# AIM OF THE EXERCISE
Copy all records verbatim.

Data items
------------------------------------------------------------------------
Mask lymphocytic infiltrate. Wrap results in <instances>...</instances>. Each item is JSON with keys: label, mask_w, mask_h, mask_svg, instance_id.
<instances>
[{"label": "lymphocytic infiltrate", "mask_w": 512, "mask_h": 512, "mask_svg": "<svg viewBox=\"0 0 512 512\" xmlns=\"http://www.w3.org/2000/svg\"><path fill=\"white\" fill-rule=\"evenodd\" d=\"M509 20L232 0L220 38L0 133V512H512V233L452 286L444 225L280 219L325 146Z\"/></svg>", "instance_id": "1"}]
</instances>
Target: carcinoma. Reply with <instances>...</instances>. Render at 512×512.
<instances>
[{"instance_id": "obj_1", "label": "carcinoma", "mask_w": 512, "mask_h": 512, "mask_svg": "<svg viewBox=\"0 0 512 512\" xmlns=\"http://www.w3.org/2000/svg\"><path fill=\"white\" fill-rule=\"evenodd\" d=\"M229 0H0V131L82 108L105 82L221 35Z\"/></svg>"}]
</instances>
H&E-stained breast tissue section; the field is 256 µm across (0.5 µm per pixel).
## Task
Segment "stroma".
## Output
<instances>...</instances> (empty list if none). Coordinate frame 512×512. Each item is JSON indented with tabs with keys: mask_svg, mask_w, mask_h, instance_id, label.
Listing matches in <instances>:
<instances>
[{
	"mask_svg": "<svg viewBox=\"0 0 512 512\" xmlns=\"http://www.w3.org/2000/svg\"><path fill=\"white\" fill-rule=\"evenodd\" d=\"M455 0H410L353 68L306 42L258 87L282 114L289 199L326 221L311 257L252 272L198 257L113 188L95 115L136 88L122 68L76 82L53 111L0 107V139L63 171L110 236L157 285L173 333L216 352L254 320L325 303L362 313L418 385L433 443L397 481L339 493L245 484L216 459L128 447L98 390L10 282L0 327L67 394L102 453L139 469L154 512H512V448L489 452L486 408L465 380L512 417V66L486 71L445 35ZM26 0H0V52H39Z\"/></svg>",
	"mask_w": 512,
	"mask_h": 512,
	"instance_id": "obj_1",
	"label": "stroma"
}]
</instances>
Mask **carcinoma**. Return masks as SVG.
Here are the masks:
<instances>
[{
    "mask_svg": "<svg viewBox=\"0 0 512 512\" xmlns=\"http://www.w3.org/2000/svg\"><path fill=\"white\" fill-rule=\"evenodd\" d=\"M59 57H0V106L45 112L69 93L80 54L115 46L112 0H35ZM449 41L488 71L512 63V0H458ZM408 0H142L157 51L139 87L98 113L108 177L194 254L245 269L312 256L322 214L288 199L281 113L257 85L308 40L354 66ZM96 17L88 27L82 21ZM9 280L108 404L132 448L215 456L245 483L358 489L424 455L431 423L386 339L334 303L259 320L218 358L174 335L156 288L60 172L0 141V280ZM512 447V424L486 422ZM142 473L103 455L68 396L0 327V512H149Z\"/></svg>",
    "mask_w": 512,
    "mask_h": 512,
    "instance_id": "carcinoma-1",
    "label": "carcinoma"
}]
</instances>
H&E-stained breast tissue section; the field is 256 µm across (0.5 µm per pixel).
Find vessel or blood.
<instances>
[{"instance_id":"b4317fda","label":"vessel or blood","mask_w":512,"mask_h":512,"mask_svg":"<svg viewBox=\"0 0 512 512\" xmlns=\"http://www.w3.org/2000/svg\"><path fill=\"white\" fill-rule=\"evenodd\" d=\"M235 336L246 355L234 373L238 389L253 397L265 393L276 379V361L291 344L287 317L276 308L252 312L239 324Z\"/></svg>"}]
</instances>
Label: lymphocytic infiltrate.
------------------------------------------------------------------------
# COMPLETE OUTPUT
Mask lymphocytic infiltrate. Wrap results in <instances>...</instances>. Each item is JSON with keys: label, mask_w, mask_h, mask_svg, instance_id.
<instances>
[{"label": "lymphocytic infiltrate", "mask_w": 512, "mask_h": 512, "mask_svg": "<svg viewBox=\"0 0 512 512\" xmlns=\"http://www.w3.org/2000/svg\"><path fill=\"white\" fill-rule=\"evenodd\" d=\"M509 20L232 0L220 38L0 133V512H512V233L452 286L444 225L280 219L325 146Z\"/></svg>", "instance_id": "1"}]
</instances>
Target: carcinoma. Reply with <instances>...</instances>. Render at 512×512.
<instances>
[{"instance_id": "obj_1", "label": "carcinoma", "mask_w": 512, "mask_h": 512, "mask_svg": "<svg viewBox=\"0 0 512 512\" xmlns=\"http://www.w3.org/2000/svg\"><path fill=\"white\" fill-rule=\"evenodd\" d=\"M229 0H0V131L82 108L105 82L221 35Z\"/></svg>"}]
</instances>
H&E-stained breast tissue section; the field is 256 µm across (0.5 µm per pixel).
## Task
Segment "stroma".
## Output
<instances>...</instances> (empty list if none). Coordinate frame 512×512. Each item is JSON indented with tabs with keys: mask_svg, mask_w, mask_h, instance_id, label.
Listing matches in <instances>:
<instances>
[{
	"mask_svg": "<svg viewBox=\"0 0 512 512\" xmlns=\"http://www.w3.org/2000/svg\"><path fill=\"white\" fill-rule=\"evenodd\" d=\"M455 0H410L353 68L306 42L258 87L282 114L289 199L326 221L311 257L252 272L198 257L113 188L95 115L136 88L122 68L76 82L53 111L0 107V139L63 171L110 236L157 285L173 333L216 352L254 320L325 303L362 313L418 385L433 443L397 481L339 493L245 484L216 459L128 447L98 390L10 282L0 327L67 394L102 453L139 469L154 512H512V448L489 452L486 408L465 380L512 417V66L486 71L445 35ZM26 0H0V52H39Z\"/></svg>",
	"mask_w": 512,
	"mask_h": 512,
	"instance_id": "obj_1",
	"label": "stroma"
}]
</instances>
Mask **carcinoma**. Return masks as SVG.
Here are the masks:
<instances>
[{
    "mask_svg": "<svg viewBox=\"0 0 512 512\" xmlns=\"http://www.w3.org/2000/svg\"><path fill=\"white\" fill-rule=\"evenodd\" d=\"M59 57H0V106L45 112L69 93L80 54L115 46L112 0H35ZM449 41L488 71L512 63V0H458ZM408 0H142L157 51L139 87L98 113L108 177L194 254L245 269L312 256L322 214L288 199L281 113L257 85L308 40L354 66ZM96 17L88 27L82 21ZM9 280L108 404L132 448L215 456L245 483L358 489L424 455L431 423L386 339L334 303L259 320L218 358L174 335L156 288L60 172L0 141V280ZM512 447V424L486 422ZM142 473L103 455L68 396L0 327V512H149Z\"/></svg>",
    "mask_w": 512,
    "mask_h": 512,
    "instance_id": "carcinoma-1",
    "label": "carcinoma"
}]
</instances>
H&E-stained breast tissue section; the field is 256 µm across (0.5 µm per pixel).
Find vessel or blood.
<instances>
[{"instance_id":"b4317fda","label":"vessel or blood","mask_w":512,"mask_h":512,"mask_svg":"<svg viewBox=\"0 0 512 512\" xmlns=\"http://www.w3.org/2000/svg\"><path fill=\"white\" fill-rule=\"evenodd\" d=\"M235 336L246 355L234 373L238 389L253 397L265 393L276 379V361L291 344L287 317L276 308L252 312L239 324Z\"/></svg>"}]
</instances>
Label: lymphocytic infiltrate.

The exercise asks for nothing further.